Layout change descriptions
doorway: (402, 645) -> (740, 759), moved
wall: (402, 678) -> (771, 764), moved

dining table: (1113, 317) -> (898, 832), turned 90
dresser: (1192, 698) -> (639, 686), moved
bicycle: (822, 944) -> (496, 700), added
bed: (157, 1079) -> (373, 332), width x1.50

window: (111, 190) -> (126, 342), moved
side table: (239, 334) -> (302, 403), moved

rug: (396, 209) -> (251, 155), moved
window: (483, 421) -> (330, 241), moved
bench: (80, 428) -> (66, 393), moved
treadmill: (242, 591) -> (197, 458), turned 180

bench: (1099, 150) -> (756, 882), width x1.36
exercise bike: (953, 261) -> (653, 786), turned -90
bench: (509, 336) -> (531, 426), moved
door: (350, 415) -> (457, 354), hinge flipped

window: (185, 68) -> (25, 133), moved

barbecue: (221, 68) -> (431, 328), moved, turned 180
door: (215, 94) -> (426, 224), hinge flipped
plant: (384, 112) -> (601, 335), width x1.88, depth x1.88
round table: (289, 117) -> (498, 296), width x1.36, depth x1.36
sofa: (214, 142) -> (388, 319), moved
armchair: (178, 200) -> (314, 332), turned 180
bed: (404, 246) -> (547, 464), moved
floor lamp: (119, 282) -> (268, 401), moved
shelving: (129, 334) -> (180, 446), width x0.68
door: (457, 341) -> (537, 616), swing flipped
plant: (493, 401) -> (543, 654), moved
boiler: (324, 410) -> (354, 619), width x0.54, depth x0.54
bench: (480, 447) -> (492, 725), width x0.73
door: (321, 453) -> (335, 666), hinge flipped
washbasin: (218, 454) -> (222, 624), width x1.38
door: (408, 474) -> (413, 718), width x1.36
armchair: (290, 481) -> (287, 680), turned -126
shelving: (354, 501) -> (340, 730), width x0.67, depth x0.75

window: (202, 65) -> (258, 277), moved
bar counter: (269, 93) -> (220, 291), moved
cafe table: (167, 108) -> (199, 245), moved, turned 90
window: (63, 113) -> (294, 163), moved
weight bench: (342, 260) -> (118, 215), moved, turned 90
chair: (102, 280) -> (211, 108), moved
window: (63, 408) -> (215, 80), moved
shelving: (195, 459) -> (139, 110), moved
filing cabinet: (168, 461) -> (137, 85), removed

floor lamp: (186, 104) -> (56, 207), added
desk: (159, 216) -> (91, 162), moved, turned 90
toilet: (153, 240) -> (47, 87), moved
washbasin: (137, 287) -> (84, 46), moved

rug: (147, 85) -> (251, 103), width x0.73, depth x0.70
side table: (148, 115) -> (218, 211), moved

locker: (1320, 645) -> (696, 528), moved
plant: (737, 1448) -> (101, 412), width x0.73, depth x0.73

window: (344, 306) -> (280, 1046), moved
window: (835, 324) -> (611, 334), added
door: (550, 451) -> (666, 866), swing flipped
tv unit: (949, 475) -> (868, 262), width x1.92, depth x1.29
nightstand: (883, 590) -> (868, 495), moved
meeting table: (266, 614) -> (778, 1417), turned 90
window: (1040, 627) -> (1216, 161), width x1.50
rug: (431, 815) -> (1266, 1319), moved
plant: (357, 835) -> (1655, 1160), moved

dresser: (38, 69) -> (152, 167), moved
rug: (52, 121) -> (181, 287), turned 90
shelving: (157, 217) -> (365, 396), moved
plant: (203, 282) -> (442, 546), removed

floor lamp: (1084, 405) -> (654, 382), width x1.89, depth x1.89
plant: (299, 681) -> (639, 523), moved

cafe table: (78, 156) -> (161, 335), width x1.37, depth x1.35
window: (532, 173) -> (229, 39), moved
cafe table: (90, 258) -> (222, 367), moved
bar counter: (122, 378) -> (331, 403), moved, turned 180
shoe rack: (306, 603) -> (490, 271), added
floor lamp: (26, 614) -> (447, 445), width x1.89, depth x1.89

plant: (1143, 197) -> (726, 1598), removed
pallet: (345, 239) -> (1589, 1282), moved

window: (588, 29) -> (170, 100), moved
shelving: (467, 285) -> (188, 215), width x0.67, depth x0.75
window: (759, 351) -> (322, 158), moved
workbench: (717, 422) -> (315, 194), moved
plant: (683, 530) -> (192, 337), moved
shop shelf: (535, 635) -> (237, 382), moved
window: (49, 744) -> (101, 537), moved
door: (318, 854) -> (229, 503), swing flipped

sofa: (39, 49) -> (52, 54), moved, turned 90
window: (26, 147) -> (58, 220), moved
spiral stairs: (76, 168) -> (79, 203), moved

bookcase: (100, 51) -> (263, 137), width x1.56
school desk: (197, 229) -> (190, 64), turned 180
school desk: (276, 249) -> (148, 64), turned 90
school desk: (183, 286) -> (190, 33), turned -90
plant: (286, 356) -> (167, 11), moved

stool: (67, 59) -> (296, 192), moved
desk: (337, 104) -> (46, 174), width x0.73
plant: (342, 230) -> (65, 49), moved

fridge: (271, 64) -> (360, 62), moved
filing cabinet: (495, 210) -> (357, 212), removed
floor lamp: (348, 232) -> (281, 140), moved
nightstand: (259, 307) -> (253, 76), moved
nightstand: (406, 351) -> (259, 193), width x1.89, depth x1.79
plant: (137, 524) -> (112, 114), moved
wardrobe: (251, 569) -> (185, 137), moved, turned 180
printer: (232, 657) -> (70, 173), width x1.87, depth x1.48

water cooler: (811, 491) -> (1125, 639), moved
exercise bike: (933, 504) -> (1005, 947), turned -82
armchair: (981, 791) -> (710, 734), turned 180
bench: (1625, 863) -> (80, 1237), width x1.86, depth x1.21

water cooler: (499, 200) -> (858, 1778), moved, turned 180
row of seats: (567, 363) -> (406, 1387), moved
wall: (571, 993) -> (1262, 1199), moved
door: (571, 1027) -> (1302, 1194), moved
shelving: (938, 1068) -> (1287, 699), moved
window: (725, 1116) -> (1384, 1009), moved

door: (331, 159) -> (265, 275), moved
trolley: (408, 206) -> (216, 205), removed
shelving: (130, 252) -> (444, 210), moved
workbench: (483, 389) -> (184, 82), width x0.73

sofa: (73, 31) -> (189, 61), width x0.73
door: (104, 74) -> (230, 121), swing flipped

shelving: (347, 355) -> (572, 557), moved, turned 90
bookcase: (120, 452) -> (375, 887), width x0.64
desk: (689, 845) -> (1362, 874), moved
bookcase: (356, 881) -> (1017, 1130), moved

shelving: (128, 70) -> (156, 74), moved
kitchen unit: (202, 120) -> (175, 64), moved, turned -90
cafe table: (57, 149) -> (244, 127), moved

Task to carry out: Could you reproduce, exactly as written, the lines running from the one with "window: (49, 744) -> (101, 537), moved" to the end of the entries above?

Exercise solution:
window: (49, 744) -> (101, 537), moved
door: (318, 854) -> (229, 503), swing flipped

sofa: (39, 49) -> (52, 54), moved, turned 90
window: (26, 147) -> (58, 220), moved
spiral stairs: (76, 168) -> (79, 203), moved

bookcase: (100, 51) -> (263, 137), width x1.56
school desk: (197, 229) -> (190, 64), turned 180
school desk: (276, 249) -> (148, 64), turned 90
school desk: (183, 286) -> (190, 33), turned -90
plant: (286, 356) -> (167, 11), moved

stool: (67, 59) -> (296, 192), moved
desk: (337, 104) -> (46, 174), width x0.73
plant: (342, 230) -> (65, 49), moved

fridge: (271, 64) -> (360, 62), moved
filing cabinet: (495, 210) -> (357, 212), removed
floor lamp: (348, 232) -> (281, 140), moved
nightstand: (259, 307) -> (253, 76), moved
nightstand: (406, 351) -> (259, 193), width x1.89, depth x1.79
plant: (137, 524) -> (112, 114), moved
wardrobe: (251, 569) -> (185, 137), moved, turned 180
printer: (232, 657) -> (70, 173), width x1.87, depth x1.48

water cooler: (811, 491) -> (1125, 639), moved
exercise bike: (933, 504) -> (1005, 947), turned -82
armchair: (981, 791) -> (710, 734), turned 180
bench: (1625, 863) -> (80, 1237), width x1.86, depth x1.21

water cooler: (499, 200) -> (858, 1778), moved, turned 180
row of seats: (567, 363) -> (406, 1387), moved
wall: (571, 993) -> (1262, 1199), moved
door: (571, 1027) -> (1302, 1194), moved
shelving: (938, 1068) -> (1287, 699), moved
window: (725, 1116) -> (1384, 1009), moved

door: (331, 159) -> (265, 275), moved
trolley: (408, 206) -> (216, 205), removed
shelving: (130, 252) -> (444, 210), moved
workbench: (483, 389) -> (184, 82), width x0.73

sofa: (73, 31) -> (189, 61), width x0.73
door: (104, 74) -> (230, 121), swing flipped

shelving: (347, 355) -> (572, 557), moved, turned 90
bookcase: (120, 452) -> (375, 887), width x0.64
desk: (689, 845) -> (1362, 874), moved
bookcase: (356, 881) -> (1017, 1130), moved

shelving: (128, 70) -> (156, 74), moved
kitchen unit: (202, 120) -> (175, 64), moved, turned -90
cafe table: (57, 149) -> (244, 127), moved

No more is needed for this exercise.